● TASK GOAL:
Put the listing below into a JSON list of strings, one string per line, with blank lines and the picture lines left out.

● ENTRIES PROVIDED:

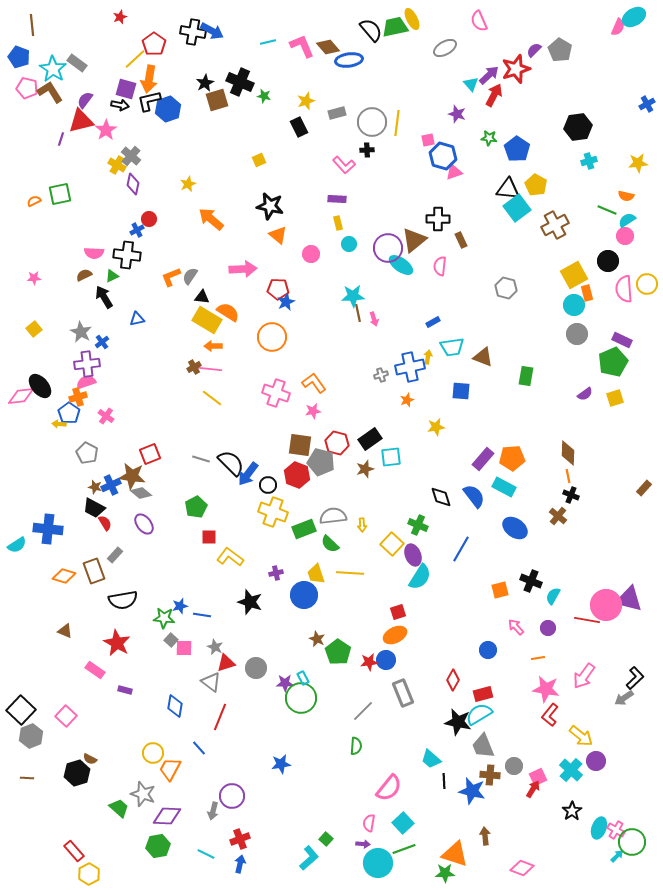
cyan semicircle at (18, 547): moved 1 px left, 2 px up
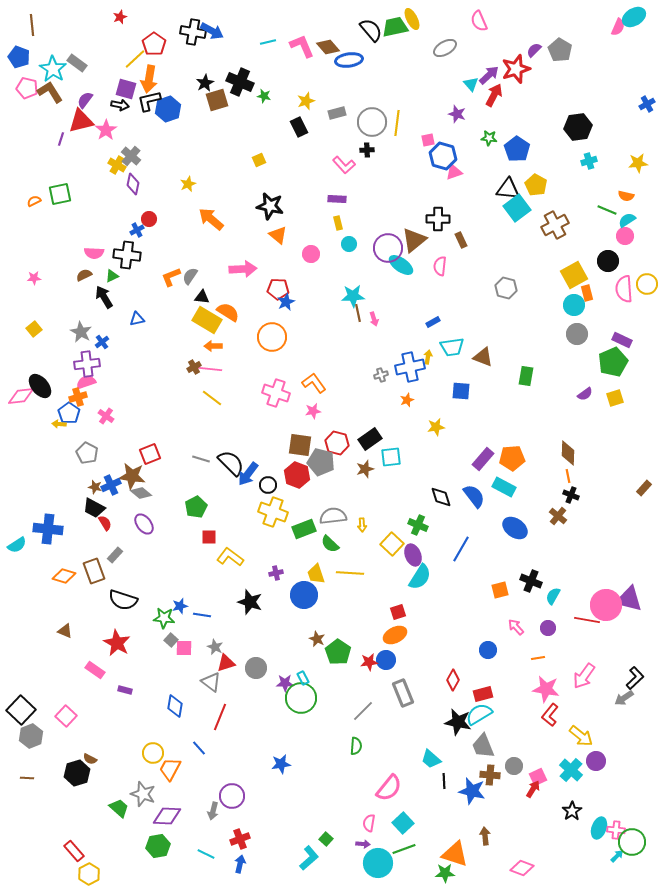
black semicircle at (123, 600): rotated 28 degrees clockwise
pink cross at (616, 830): rotated 24 degrees counterclockwise
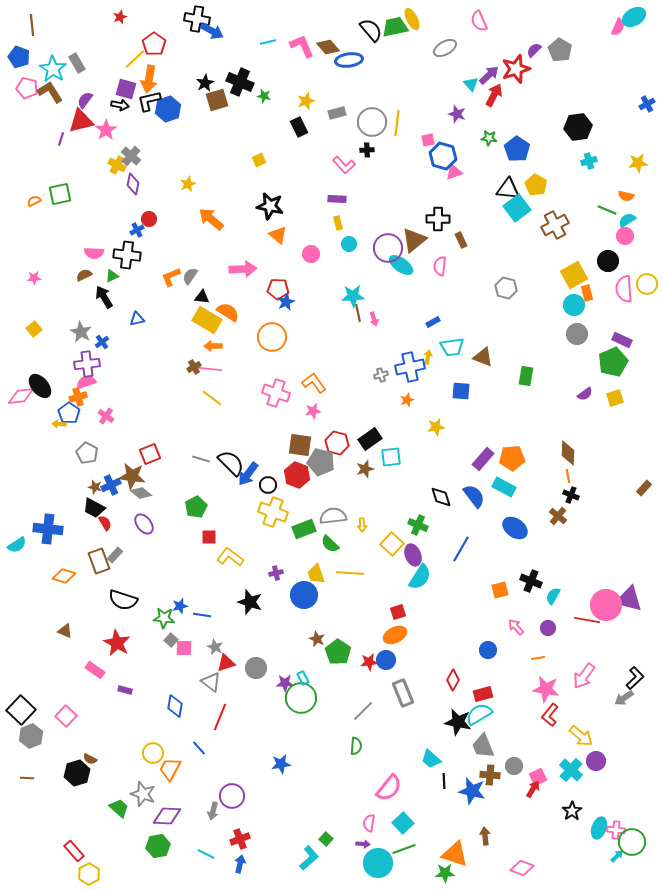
black cross at (193, 32): moved 4 px right, 13 px up
gray rectangle at (77, 63): rotated 24 degrees clockwise
brown rectangle at (94, 571): moved 5 px right, 10 px up
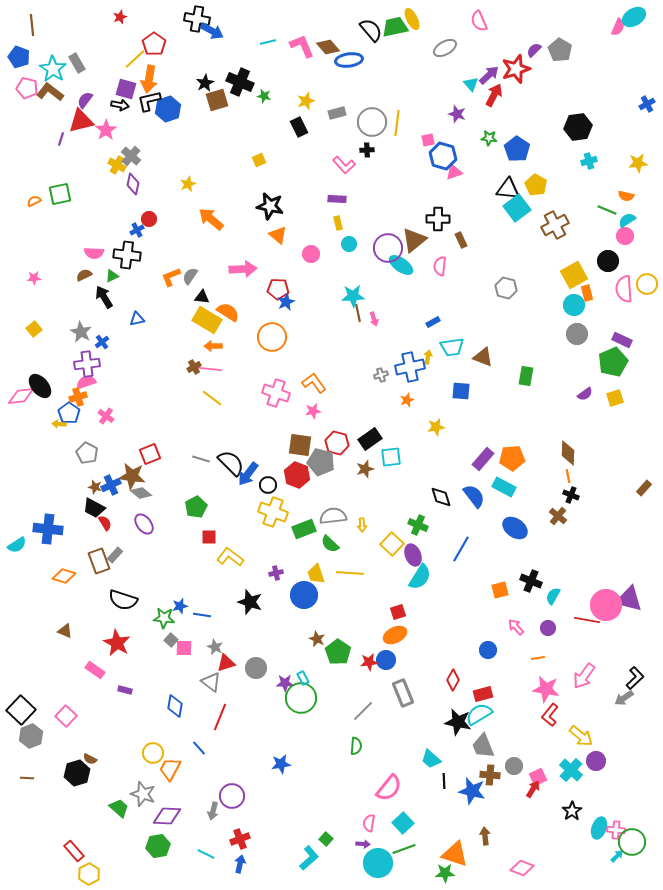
brown L-shape at (50, 92): rotated 20 degrees counterclockwise
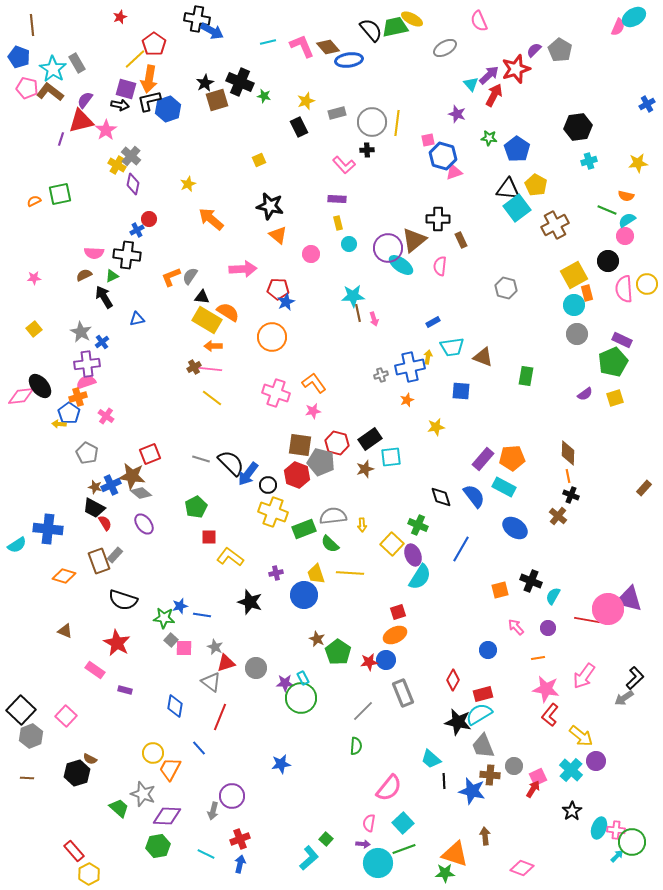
yellow ellipse at (412, 19): rotated 35 degrees counterclockwise
pink circle at (606, 605): moved 2 px right, 4 px down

● RESPONSE:
[
  "cyan semicircle at (18, 547): moved 1 px left, 2 px up",
  "black semicircle at (123, 600): rotated 28 degrees clockwise",
  "pink cross at (616, 830): rotated 24 degrees counterclockwise",
  "black cross at (193, 32): moved 4 px right, 13 px up",
  "gray rectangle at (77, 63): rotated 24 degrees clockwise",
  "brown rectangle at (94, 571): moved 5 px right, 10 px up",
  "brown L-shape at (50, 92): rotated 20 degrees counterclockwise",
  "yellow ellipse at (412, 19): rotated 35 degrees counterclockwise",
  "pink circle at (606, 605): moved 2 px right, 4 px down"
]